-------- EXERCISE DATA --------
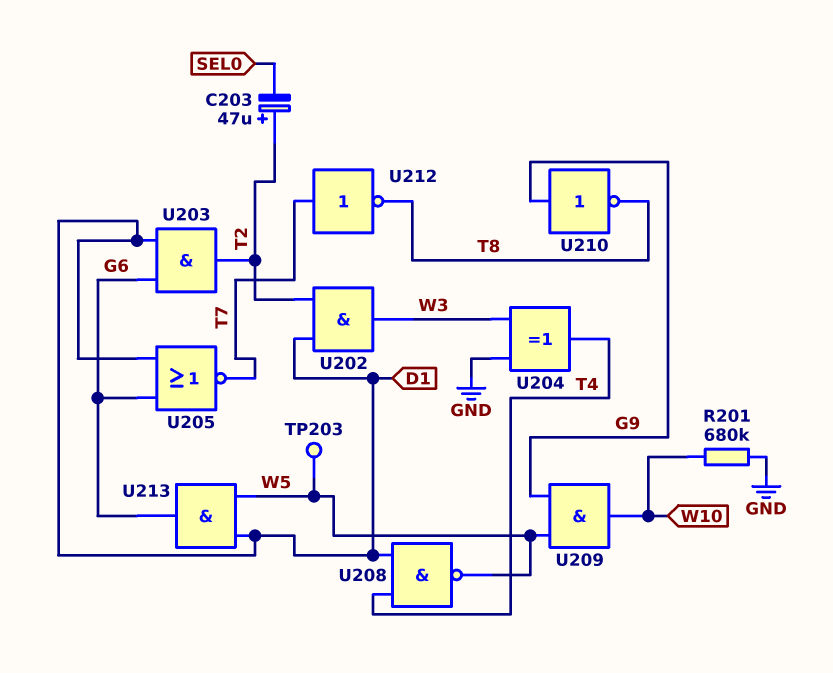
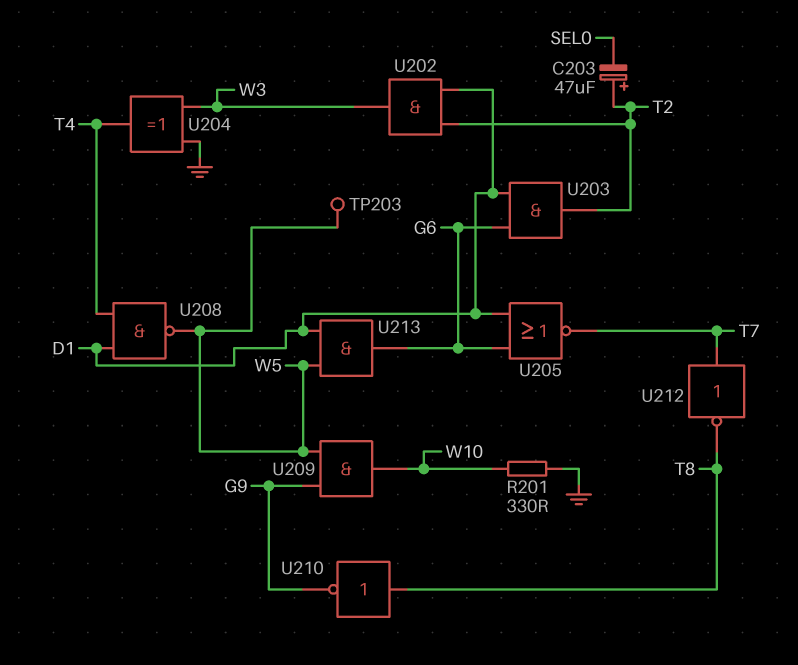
R201: 680k (GND, W10) -> 330 (GND, W10)
U210: NOT (in G9, out T8) -> NOT (in T8, out G9)

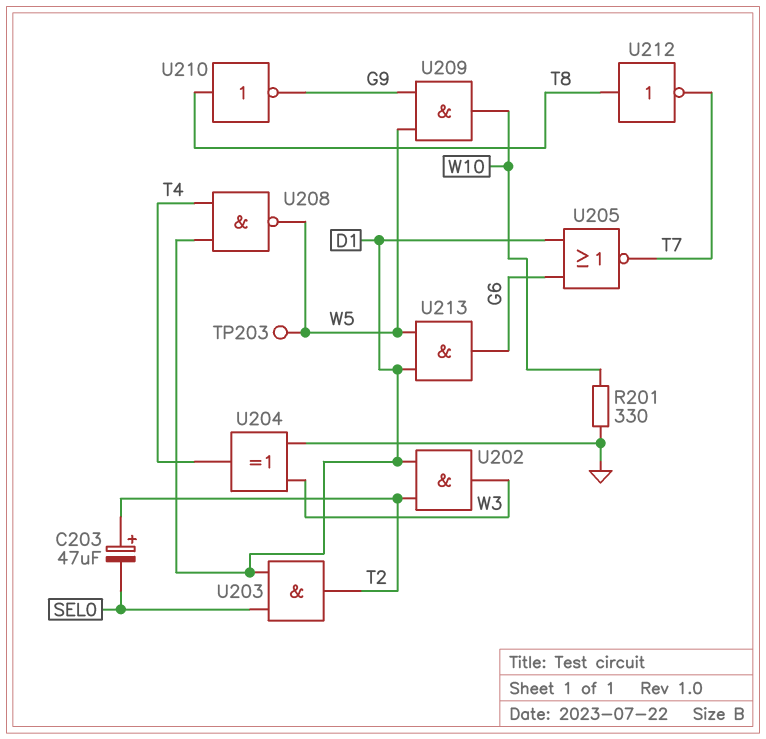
U203: AND (in D1, in G6, out T2) -> AND (in D1, in SEL0, out T2)
U212: NOT (in T7, out T8) -> NOT (in T8, out T7)

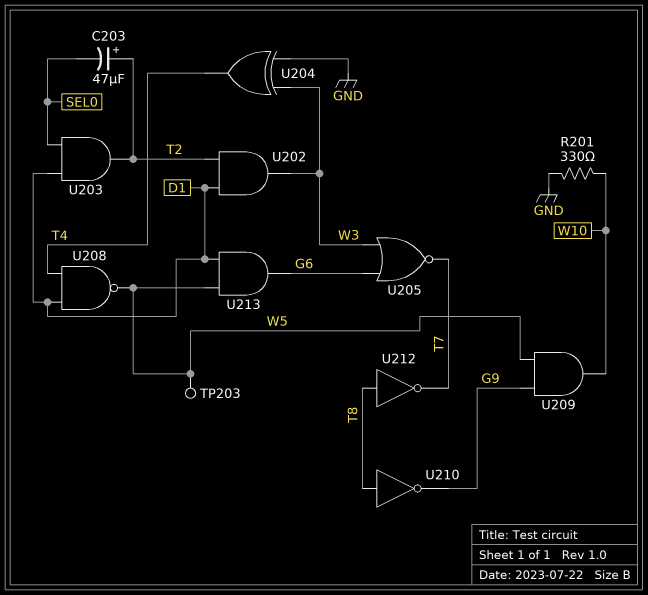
U205: NOR (in D1, in G6, out T7) -> NOR (in G6, in W3, out T7)

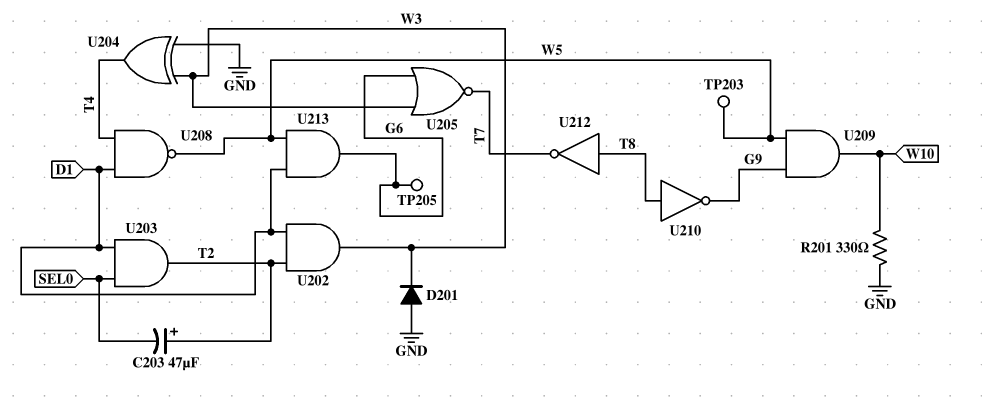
D201: none -> diode (A GND, K W3)
TP205: none -> test point (G6)

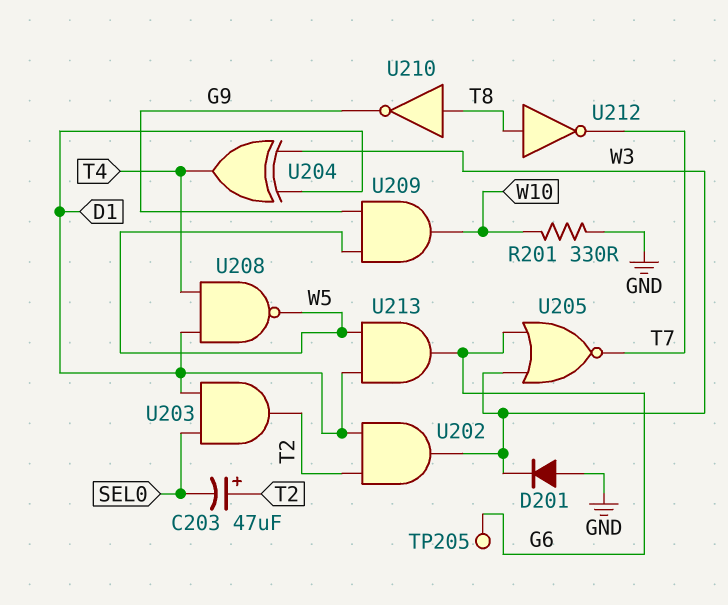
TP203: test point (W5) -> none
U204: XOR (in GND, in W3, out T4) -> XOR (in D1, in W3, out T4)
--------
EXERCISE DETAILS =>
The required result is an exact repetition of the lines from the one containing "TP203: test point (W5) -> none" through the last line of the data.

RESPONSE =>
TP203: test point (W5) -> none
U204: XOR (in GND, in W3, out T4) -> XOR (in D1, in W3, out T4)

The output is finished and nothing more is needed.